_WHAT NEEDS TO BE DONE_: Rewrite the items below as a numbered list, from the start of the items through the line that contains "Baahubali: The Conclusion (187, 264)", inclusive, and leave out any blank lines.
▽
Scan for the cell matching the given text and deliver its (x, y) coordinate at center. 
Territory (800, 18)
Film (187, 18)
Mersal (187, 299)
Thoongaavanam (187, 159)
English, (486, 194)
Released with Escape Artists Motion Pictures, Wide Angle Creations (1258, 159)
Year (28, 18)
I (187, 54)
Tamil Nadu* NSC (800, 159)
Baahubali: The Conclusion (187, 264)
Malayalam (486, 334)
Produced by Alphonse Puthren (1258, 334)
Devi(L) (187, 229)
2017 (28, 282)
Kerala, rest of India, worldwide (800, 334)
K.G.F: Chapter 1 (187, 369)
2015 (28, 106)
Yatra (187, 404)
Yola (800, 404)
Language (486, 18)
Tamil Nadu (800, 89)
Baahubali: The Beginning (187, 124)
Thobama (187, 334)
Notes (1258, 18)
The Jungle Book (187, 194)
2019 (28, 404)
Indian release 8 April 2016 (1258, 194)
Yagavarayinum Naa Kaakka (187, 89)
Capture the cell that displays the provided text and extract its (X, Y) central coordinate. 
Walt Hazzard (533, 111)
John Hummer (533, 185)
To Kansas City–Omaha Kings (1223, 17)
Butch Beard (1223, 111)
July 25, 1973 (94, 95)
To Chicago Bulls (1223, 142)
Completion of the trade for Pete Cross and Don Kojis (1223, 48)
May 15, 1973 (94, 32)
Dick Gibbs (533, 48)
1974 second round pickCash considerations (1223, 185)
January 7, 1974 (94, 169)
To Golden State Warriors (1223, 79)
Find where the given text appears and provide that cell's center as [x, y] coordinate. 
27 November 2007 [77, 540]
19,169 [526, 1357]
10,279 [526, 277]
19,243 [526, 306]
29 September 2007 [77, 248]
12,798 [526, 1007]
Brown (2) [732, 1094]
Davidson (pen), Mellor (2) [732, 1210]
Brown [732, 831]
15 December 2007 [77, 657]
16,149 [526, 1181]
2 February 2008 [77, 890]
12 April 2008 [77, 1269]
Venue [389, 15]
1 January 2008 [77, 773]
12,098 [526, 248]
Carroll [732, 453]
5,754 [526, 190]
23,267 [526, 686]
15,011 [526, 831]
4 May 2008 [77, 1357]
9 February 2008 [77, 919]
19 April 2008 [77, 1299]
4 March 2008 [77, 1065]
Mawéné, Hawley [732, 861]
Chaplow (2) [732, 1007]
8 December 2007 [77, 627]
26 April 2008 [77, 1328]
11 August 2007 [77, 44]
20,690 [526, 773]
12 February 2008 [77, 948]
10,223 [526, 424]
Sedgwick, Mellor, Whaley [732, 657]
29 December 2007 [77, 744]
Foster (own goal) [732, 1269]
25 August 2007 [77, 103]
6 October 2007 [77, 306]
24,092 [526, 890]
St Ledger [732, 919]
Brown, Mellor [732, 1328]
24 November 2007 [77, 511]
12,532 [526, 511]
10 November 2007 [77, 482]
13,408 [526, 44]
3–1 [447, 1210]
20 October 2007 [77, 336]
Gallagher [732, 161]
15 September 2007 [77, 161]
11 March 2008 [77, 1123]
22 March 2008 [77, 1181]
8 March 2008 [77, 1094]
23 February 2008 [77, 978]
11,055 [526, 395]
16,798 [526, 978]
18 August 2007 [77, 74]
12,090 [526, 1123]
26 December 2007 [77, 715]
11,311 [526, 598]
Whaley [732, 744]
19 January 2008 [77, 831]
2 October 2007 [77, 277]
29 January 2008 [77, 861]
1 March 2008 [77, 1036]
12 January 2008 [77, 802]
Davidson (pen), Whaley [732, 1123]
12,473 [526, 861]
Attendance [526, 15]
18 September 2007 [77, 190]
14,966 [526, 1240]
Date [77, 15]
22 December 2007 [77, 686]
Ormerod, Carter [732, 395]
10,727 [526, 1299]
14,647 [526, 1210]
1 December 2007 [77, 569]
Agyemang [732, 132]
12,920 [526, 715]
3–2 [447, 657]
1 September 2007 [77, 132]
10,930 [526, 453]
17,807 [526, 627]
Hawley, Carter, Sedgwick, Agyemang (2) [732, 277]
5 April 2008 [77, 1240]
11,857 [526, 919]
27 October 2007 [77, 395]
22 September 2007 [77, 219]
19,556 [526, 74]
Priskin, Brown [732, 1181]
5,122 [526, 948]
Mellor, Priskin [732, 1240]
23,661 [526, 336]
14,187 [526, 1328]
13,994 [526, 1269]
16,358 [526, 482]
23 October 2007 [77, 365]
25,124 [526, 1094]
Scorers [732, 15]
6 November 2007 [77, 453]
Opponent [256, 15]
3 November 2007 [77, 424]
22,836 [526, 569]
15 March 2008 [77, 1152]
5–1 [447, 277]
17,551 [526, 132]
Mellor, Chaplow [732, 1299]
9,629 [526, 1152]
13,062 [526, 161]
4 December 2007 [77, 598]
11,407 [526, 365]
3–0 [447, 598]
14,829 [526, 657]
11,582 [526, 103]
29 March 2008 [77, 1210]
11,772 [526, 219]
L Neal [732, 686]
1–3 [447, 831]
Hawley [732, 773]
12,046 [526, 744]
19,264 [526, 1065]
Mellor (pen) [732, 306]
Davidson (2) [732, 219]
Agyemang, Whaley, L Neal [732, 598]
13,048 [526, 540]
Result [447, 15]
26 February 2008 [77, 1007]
△
_FULL SOLUTION_:
1. Scan for the cell matching the given text and deliver its (x, y) coordinate at center. 
2. Territory (800, 18)
3. Film (187, 18)
4. Mersal (187, 299)
5. Thoongaavanam (187, 159)
6. English, (486, 194)
7. Released with Escape Artists Motion Pictures, Wide Angle Creations (1258, 159)
8. Year (28, 18)
9. I (187, 54)
10. Tamil Nadu* NSC (800, 159)
11. Baahubali: The Conclusion (187, 264)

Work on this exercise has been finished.